Exercise
Check every line below for the word "none" and copy the ones that have it.

Records to use

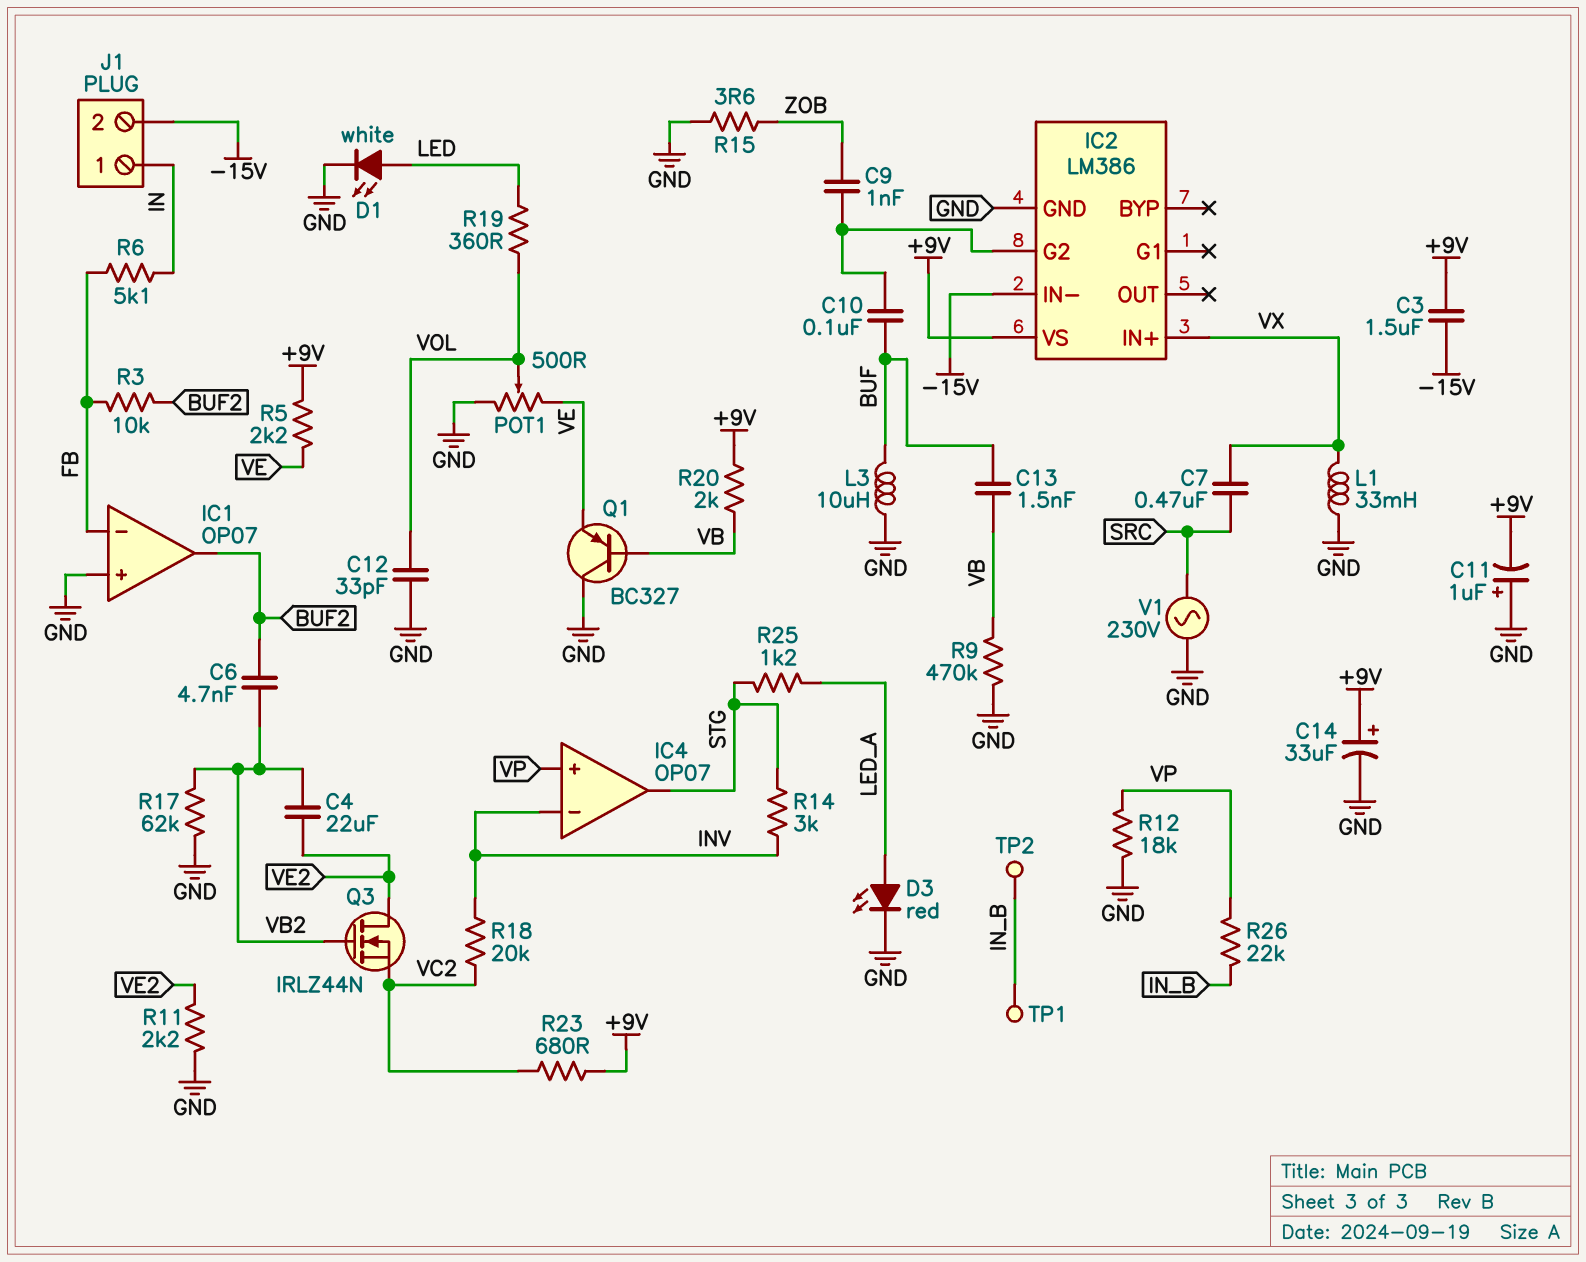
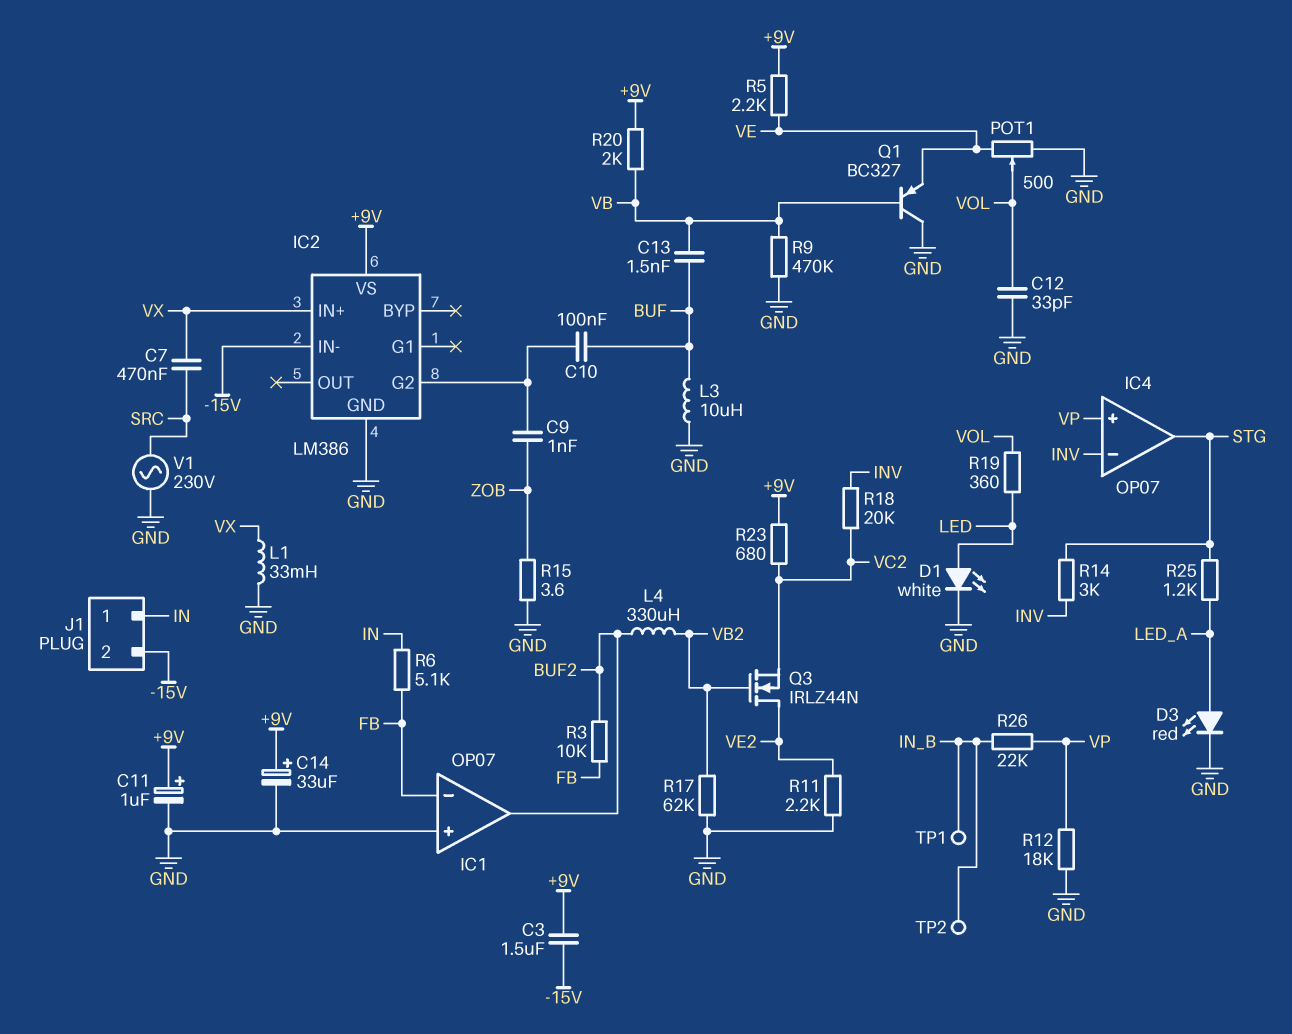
C4: 22uF (VB2, VE2) -> none
C6: 4.7nF (BUF2, VB2) -> none
C11: 1uF (plus GND, minus +9V) -> 1uF (plus +9V, minus GND)
L4: none -> 330uH (BUF2, VB2)

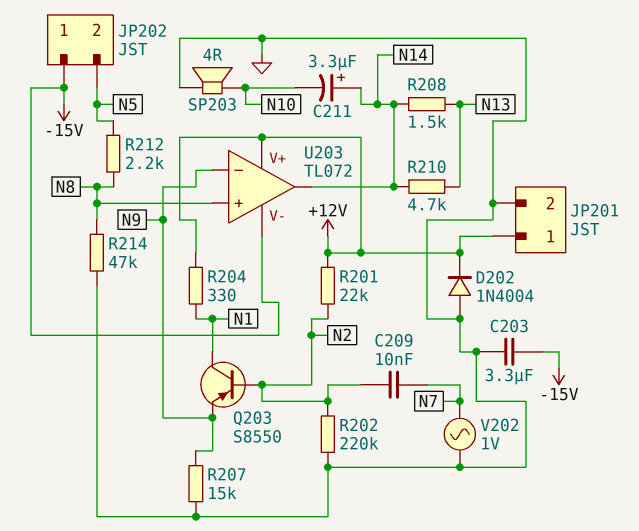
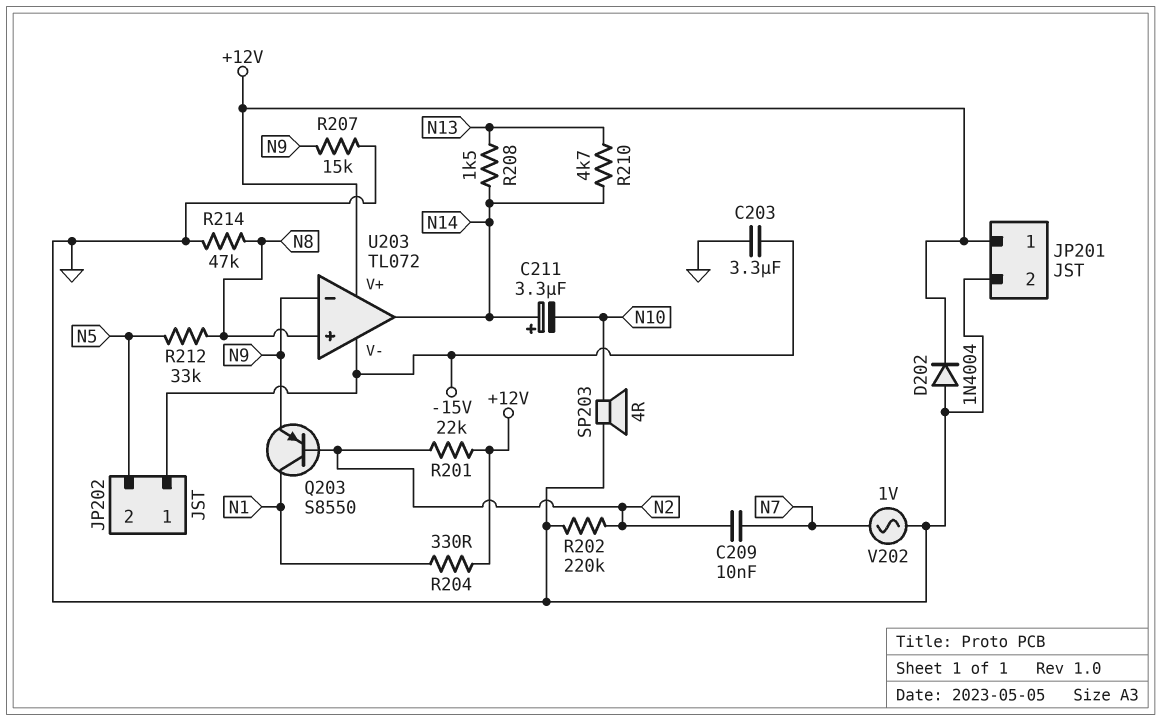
R212: 2.2k (N5, N8) -> 33k (N5, N8)

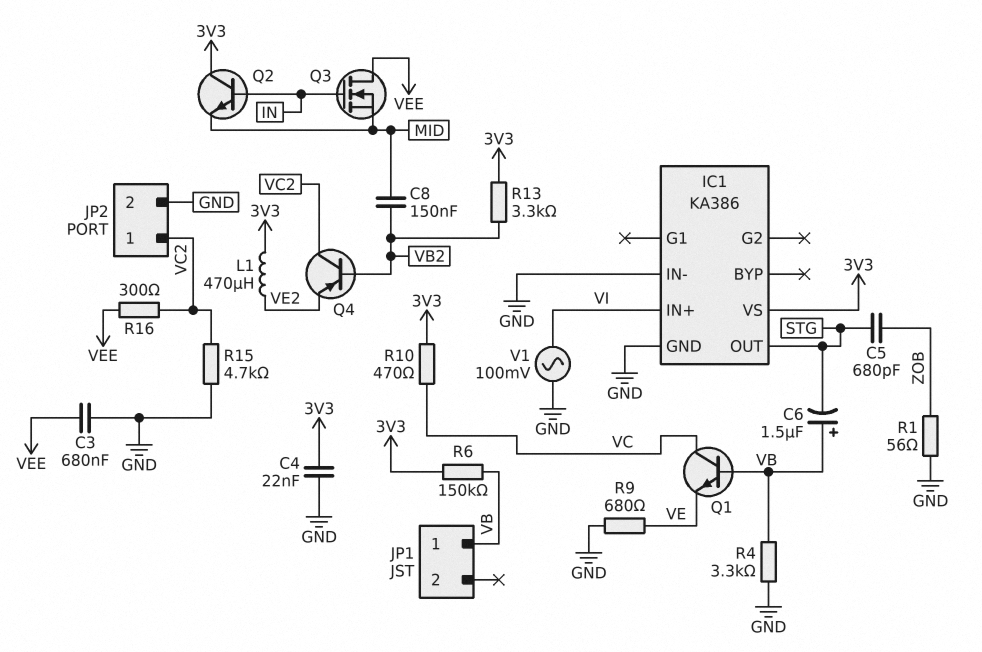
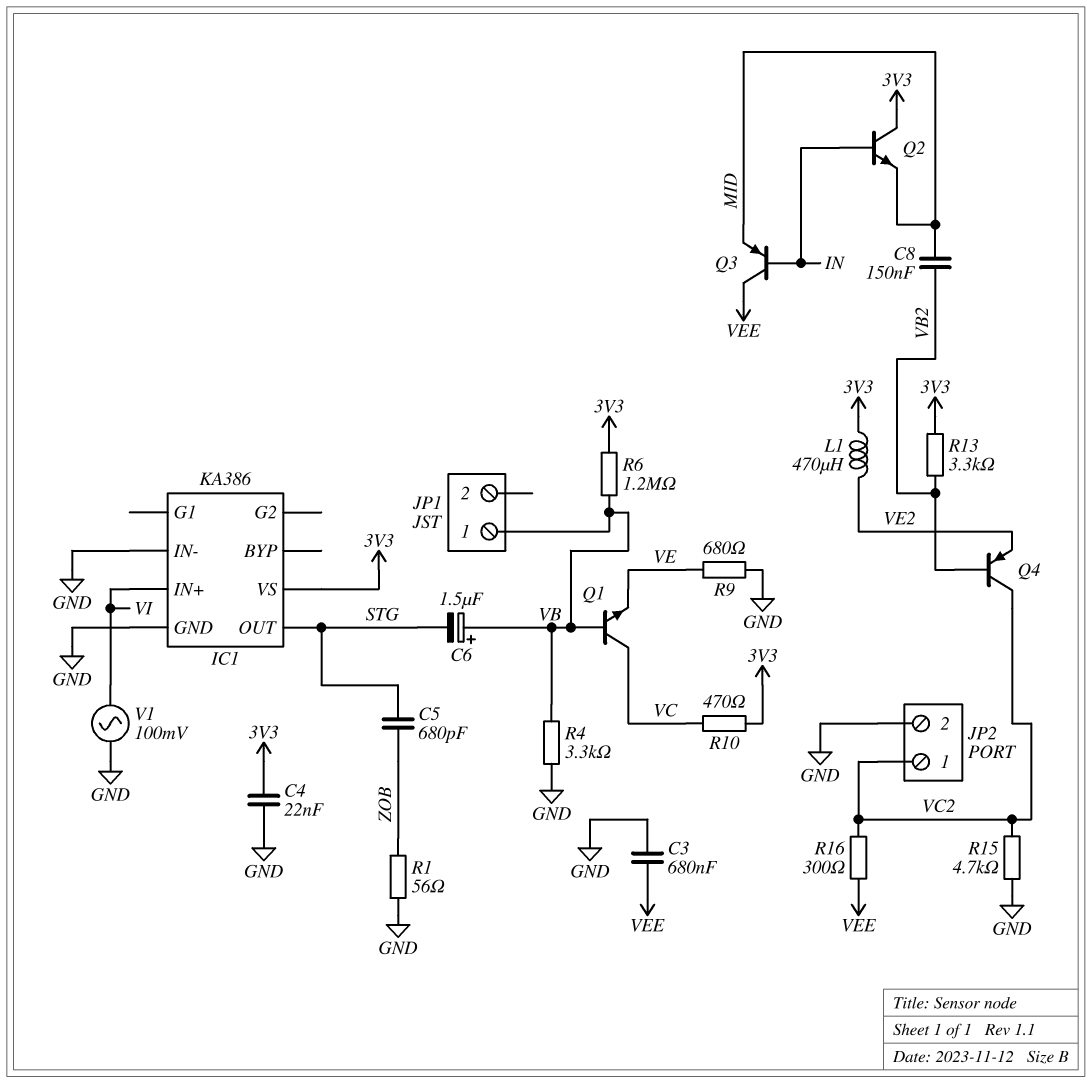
Q3: NMOS (G IN, D VEE, S MID) -> PNP (B IN, C VEE, E MID)
R6: 150k (3V3, VB) -> 1.2M (3V3, VB)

Answer below
C4: 22uF (VB2, VE2) -> none
C6: 4.7nF (BUF2, VB2) -> none
L4: none -> 330uH (BUF2, VB2)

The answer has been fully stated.